**Short exercise**
Retype, unchanged, the part of the data that begins with the line containing "This screenshot has width=960, height=540. I" and ends with the line containing "This screenshot has height=540, width=960.", including both of those lines.

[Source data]

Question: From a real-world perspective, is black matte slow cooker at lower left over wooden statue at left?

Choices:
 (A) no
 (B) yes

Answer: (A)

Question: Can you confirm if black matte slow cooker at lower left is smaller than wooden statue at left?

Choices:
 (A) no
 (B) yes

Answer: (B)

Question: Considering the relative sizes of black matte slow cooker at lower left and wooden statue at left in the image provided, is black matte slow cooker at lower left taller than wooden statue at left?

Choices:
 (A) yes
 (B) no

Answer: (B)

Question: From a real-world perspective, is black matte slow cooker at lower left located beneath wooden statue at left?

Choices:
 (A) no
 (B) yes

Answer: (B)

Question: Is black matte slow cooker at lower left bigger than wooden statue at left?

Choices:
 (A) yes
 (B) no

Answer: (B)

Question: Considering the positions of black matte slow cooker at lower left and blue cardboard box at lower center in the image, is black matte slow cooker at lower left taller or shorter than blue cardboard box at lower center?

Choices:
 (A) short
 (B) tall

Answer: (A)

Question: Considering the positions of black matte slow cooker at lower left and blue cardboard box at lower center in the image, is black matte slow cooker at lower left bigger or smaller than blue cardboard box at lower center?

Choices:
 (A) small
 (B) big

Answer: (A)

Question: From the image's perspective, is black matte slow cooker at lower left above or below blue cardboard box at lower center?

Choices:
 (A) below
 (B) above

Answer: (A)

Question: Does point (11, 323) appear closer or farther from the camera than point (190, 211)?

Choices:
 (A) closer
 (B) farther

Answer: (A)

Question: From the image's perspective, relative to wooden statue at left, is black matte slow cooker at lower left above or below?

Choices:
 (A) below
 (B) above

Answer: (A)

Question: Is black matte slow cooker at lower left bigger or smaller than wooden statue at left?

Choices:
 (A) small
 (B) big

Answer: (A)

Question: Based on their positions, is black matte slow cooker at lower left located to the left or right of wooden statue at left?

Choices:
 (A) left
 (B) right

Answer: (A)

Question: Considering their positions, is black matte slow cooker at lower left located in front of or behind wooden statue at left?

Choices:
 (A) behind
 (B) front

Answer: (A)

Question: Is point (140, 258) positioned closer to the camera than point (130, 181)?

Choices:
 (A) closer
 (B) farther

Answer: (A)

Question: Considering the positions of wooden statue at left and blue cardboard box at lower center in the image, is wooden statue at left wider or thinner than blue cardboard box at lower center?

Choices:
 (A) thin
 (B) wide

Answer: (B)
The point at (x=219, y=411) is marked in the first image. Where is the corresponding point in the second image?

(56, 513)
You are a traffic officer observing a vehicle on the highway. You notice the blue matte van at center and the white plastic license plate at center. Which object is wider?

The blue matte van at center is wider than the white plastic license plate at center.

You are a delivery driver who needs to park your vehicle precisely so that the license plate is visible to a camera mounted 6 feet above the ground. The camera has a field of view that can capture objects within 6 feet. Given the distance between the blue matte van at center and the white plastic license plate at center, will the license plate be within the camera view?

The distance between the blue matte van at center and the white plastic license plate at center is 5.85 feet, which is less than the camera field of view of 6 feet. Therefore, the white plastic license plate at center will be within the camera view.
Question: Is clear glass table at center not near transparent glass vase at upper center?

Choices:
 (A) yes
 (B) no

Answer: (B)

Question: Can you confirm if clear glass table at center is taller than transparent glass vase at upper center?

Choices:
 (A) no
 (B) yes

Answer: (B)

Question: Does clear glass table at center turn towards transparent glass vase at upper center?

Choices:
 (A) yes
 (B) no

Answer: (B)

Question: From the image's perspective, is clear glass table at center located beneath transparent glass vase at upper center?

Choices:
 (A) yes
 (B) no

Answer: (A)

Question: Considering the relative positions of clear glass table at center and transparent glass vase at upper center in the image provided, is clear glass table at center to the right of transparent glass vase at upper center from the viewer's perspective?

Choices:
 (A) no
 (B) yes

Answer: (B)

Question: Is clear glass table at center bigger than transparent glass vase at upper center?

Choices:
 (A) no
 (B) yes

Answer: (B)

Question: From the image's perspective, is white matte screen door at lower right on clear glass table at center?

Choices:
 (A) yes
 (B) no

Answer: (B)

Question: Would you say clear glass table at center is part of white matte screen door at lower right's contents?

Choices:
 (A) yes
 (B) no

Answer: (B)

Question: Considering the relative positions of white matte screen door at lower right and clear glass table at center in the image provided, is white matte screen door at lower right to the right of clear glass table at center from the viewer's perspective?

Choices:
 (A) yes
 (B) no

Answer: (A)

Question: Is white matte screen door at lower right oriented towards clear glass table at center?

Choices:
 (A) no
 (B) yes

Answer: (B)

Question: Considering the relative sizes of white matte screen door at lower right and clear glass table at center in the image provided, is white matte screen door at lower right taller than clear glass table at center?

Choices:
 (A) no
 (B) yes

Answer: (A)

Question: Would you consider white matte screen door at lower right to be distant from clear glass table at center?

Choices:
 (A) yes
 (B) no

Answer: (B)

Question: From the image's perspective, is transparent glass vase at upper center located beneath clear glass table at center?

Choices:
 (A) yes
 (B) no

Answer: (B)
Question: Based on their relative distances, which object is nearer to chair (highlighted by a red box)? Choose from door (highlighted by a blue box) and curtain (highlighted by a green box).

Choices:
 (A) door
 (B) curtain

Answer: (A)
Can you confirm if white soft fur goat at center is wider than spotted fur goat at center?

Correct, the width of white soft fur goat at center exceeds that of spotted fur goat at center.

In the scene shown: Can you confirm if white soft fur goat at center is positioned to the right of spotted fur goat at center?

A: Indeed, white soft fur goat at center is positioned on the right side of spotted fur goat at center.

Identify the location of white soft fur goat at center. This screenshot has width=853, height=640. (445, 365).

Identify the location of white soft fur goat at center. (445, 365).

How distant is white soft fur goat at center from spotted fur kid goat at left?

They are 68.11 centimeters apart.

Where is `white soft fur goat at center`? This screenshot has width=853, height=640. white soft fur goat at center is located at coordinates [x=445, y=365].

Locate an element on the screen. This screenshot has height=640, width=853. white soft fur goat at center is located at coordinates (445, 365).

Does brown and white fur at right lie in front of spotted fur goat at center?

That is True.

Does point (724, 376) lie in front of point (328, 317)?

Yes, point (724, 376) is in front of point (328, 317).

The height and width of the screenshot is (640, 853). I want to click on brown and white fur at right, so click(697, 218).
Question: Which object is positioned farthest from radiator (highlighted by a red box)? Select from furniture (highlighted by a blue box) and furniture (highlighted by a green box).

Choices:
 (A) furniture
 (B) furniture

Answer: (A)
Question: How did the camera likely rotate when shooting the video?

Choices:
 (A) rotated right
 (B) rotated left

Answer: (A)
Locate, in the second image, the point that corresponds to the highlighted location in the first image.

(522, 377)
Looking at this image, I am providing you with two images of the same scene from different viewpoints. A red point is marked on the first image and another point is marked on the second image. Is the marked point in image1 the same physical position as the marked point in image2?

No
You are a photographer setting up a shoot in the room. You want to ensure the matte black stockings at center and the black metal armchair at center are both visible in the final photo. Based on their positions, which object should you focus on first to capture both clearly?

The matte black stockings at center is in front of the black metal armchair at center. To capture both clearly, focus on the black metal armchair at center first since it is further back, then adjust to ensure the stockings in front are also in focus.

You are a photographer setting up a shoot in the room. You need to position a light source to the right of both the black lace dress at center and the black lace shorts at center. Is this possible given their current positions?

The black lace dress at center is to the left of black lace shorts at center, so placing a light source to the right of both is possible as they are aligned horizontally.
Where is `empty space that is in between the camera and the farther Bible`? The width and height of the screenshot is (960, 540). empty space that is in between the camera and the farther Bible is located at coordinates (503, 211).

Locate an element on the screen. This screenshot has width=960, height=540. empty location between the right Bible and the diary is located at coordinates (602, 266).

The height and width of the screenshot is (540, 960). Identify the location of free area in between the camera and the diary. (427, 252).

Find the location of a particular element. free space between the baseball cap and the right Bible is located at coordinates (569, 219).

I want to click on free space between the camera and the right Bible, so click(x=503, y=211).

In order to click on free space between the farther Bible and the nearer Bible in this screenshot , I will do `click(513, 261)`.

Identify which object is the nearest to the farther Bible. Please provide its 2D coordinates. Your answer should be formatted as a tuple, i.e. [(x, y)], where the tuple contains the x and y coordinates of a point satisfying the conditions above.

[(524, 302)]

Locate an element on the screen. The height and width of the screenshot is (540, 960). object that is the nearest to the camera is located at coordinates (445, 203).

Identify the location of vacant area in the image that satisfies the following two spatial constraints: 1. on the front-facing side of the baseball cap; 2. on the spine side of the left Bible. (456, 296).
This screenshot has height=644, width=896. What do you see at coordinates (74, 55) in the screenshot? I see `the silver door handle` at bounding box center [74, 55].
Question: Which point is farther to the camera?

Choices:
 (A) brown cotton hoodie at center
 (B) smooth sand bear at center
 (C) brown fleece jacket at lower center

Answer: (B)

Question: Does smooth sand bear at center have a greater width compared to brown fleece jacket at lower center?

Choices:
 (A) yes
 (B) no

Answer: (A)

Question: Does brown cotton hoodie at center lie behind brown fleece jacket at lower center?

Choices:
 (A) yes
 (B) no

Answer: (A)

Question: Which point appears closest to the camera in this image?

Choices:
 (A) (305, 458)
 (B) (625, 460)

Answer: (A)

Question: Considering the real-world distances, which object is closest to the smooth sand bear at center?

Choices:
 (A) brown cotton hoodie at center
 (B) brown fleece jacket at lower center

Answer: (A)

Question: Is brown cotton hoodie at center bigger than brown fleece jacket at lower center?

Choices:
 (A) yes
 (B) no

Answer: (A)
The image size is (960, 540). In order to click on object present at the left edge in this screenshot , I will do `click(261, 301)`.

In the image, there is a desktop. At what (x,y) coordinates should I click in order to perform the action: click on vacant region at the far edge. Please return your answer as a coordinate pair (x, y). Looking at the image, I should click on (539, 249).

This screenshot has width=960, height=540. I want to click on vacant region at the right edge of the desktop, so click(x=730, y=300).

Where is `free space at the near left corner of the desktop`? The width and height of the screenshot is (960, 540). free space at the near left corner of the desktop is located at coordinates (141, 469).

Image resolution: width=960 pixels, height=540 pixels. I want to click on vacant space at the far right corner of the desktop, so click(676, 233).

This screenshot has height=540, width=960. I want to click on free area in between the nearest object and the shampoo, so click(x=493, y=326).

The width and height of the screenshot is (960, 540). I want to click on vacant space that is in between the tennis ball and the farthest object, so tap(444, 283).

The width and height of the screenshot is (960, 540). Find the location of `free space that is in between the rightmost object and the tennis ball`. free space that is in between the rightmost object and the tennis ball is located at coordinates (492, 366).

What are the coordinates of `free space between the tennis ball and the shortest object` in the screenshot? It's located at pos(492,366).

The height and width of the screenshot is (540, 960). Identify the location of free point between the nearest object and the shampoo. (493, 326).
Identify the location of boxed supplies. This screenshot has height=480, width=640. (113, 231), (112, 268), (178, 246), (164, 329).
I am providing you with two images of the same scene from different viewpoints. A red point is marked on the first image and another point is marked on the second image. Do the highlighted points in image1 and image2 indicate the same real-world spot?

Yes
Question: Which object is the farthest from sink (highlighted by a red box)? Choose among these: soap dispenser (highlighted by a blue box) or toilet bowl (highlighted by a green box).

**Written response**
This screenshot has width=960, height=540. I want to click on vacant region at the right edge of the desktop, so click(x=730, y=300).

Where is `free space at the near left corner of the desktop`? The width and height of the screenshot is (960, 540). free space at the near left corner of the desktop is located at coordinates (141, 469).

Image resolution: width=960 pixels, height=540 pixels. I want to click on vacant space at the far right corner of the desktop, so click(676, 233).

This screenshot has height=540, width=960. I want to click on free area in between the nearest object and the shampoo, so click(x=493, y=326).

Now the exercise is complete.